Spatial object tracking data
◇ ◇ ◇ ◇ ◇ ◇ ◇
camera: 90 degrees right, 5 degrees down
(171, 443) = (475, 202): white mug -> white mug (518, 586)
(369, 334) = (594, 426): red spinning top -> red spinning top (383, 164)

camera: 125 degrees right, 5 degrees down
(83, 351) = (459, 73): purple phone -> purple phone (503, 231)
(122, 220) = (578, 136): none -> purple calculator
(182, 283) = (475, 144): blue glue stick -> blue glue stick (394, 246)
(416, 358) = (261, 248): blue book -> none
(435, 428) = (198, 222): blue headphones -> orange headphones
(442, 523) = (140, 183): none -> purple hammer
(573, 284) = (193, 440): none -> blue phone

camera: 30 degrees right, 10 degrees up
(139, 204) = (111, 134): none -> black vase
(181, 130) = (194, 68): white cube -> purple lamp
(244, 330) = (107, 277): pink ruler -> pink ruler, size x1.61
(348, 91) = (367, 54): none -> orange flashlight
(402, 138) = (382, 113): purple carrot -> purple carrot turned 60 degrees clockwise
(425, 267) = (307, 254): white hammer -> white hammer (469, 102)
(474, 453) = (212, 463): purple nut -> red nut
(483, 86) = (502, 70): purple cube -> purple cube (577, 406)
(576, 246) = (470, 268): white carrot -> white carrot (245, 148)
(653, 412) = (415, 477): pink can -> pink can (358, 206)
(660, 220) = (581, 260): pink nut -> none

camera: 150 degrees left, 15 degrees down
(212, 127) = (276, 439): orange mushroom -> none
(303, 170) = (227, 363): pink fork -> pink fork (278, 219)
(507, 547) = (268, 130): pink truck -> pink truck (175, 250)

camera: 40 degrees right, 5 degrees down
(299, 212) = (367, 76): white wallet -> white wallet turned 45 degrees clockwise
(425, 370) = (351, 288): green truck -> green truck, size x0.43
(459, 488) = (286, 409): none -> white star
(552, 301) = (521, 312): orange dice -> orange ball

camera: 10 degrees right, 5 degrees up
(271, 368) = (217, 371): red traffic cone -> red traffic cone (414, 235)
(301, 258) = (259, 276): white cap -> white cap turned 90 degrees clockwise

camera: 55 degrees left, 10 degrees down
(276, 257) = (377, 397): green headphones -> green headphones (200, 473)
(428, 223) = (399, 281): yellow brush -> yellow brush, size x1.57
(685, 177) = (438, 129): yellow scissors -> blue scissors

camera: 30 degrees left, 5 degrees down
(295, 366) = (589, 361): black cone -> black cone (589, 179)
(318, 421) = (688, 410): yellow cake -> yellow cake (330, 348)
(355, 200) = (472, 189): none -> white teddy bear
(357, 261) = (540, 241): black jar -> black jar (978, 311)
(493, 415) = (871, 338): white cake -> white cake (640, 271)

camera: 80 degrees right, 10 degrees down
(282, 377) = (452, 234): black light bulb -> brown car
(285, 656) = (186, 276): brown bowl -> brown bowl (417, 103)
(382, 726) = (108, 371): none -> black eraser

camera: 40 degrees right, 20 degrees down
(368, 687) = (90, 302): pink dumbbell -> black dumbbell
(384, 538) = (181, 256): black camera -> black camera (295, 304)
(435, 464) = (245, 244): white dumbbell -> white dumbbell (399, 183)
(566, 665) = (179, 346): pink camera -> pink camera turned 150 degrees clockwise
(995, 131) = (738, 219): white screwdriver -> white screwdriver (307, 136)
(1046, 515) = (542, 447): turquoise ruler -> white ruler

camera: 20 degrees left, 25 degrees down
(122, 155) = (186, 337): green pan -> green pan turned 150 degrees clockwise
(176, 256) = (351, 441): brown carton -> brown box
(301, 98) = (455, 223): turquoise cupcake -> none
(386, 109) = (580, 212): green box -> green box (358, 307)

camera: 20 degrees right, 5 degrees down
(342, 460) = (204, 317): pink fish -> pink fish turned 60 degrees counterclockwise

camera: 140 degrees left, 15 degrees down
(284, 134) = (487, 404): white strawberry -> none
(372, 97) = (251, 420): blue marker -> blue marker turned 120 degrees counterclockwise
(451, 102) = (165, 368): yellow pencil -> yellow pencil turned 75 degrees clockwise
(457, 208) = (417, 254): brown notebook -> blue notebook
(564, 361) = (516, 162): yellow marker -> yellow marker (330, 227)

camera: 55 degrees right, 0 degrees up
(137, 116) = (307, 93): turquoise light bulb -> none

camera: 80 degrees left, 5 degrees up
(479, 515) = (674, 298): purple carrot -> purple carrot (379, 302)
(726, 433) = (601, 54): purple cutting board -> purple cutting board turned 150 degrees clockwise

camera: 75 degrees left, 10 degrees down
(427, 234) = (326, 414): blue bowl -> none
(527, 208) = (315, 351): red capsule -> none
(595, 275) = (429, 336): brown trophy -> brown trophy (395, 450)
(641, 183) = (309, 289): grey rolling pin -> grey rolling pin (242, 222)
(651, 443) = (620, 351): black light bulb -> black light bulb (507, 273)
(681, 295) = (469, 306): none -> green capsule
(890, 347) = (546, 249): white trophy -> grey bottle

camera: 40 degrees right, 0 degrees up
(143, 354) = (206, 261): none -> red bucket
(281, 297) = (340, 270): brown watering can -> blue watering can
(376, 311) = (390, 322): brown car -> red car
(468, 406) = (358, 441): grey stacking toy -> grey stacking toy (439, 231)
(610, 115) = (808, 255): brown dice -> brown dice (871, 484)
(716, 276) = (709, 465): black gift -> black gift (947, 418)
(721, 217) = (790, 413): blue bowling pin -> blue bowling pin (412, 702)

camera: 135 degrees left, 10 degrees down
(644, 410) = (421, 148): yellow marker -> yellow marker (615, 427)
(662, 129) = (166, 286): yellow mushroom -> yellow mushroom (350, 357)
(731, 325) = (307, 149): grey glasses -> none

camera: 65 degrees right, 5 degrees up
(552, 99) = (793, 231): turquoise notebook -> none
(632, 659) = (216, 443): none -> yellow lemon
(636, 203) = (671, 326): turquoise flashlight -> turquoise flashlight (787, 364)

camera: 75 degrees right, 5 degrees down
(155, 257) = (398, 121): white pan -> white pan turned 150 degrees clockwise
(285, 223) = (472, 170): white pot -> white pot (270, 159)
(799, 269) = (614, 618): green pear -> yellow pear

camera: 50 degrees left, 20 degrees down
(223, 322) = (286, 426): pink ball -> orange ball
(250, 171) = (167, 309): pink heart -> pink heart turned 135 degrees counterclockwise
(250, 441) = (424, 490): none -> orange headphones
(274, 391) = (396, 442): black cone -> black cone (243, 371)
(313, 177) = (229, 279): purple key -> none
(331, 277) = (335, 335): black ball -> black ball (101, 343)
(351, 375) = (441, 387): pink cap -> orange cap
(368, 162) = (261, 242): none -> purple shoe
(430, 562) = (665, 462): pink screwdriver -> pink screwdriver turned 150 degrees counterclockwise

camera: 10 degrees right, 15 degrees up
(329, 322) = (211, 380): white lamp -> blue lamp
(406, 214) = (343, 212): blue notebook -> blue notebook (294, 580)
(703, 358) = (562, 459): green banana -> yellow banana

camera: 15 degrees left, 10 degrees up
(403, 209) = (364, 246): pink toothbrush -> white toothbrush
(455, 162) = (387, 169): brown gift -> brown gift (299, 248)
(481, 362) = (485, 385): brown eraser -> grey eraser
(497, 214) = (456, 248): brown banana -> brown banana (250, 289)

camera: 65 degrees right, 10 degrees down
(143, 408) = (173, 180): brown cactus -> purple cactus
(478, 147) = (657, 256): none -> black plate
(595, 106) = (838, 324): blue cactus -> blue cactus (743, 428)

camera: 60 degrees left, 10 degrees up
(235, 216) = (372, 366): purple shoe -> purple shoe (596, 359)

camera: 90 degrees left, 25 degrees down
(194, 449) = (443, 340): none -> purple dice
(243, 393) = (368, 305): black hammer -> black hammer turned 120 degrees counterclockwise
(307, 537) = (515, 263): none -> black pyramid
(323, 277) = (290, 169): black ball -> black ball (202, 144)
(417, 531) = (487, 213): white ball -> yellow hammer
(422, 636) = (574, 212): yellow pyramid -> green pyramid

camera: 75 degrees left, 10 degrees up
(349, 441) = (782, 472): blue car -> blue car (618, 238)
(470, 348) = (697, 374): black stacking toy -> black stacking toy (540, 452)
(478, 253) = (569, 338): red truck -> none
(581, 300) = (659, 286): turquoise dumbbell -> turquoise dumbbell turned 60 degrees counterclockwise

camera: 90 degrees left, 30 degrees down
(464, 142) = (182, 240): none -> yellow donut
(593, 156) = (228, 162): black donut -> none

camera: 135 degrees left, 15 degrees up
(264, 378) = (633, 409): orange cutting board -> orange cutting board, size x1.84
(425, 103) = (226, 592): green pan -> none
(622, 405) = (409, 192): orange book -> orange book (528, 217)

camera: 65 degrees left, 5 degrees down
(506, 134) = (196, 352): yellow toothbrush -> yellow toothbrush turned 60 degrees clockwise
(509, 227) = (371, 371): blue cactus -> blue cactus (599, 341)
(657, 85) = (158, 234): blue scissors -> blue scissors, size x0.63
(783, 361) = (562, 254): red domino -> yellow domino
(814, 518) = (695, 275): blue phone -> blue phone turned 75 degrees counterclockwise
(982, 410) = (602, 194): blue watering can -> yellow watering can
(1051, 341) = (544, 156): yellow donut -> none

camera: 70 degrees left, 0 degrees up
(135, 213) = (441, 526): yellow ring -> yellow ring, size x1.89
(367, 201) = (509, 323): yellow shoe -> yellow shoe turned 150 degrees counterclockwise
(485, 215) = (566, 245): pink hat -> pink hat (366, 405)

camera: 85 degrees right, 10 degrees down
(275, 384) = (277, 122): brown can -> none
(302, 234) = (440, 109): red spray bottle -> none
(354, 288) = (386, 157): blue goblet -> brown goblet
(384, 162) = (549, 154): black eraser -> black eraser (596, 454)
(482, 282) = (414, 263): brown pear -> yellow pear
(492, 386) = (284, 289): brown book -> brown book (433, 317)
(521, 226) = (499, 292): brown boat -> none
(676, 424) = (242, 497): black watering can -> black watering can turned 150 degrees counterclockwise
◇ ◇ ◇ ◇ ◇ ◇ ◇
Try it ▸
Every line above from the line with "(285, 223) = (472, 170): white" to the line with "camera: 90 degrees left, 30 degrees down", both included, must be reproduced exactly, and no other line may appear.

Final answer ▸
(285, 223) = (472, 170): white pot -> white pot (270, 159)
(799, 269) = (614, 618): green pear -> yellow pear

camera: 50 degrees left, 20 degrees down
(223, 322) = (286, 426): pink ball -> orange ball
(250, 171) = (167, 309): pink heart -> pink heart turned 135 degrees counterclockwise
(250, 441) = (424, 490): none -> orange headphones
(274, 391) = (396, 442): black cone -> black cone (243, 371)
(313, 177) = (229, 279): purple key -> none
(331, 277) = (335, 335): black ball -> black ball (101, 343)
(351, 375) = (441, 387): pink cap -> orange cap
(368, 162) = (261, 242): none -> purple shoe
(430, 562) = (665, 462): pink screwdriver -> pink screwdriver turned 150 degrees counterclockwise

camera: 10 degrees right, 15 degrees up
(329, 322) = (211, 380): white lamp -> blue lamp
(406, 214) = (343, 212): blue notebook -> blue notebook (294, 580)
(703, 358) = (562, 459): green banana -> yellow banana

camera: 15 degrees left, 10 degrees up
(403, 209) = (364, 246): pink toothbrush -> white toothbrush
(455, 162) = (387, 169): brown gift -> brown gift (299, 248)
(481, 362) = (485, 385): brown eraser -> grey eraser
(497, 214) = (456, 248): brown banana -> brown banana (250, 289)

camera: 65 degrees right, 10 degrees down
(143, 408) = (173, 180): brown cactus -> purple cactus
(478, 147) = (657, 256): none -> black plate
(595, 106) = (838, 324): blue cactus -> blue cactus (743, 428)

camera: 60 degrees left, 10 degrees up
(235, 216) = (372, 366): purple shoe -> purple shoe (596, 359)

camera: 90 degrees left, 25 degrees down
(194, 449) = (443, 340): none -> purple dice
(243, 393) = (368, 305): black hammer -> black hammer turned 120 degrees counterclockwise
(307, 537) = (515, 263): none -> black pyramid
(323, 277) = (290, 169): black ball -> black ball (202, 144)
(417, 531) = (487, 213): white ball -> yellow hammer
(422, 636) = (574, 212): yellow pyramid -> green pyramid

camera: 75 degrees left, 10 degrees up
(349, 441) = (782, 472): blue car -> blue car (618, 238)
(470, 348) = (697, 374): black stacking toy -> black stacking toy (540, 452)
(478, 253) = (569, 338): red truck -> none
(581, 300) = (659, 286): turquoise dumbbell -> turquoise dumbbell turned 60 degrees counterclockwise

camera: 90 degrees left, 30 degrees down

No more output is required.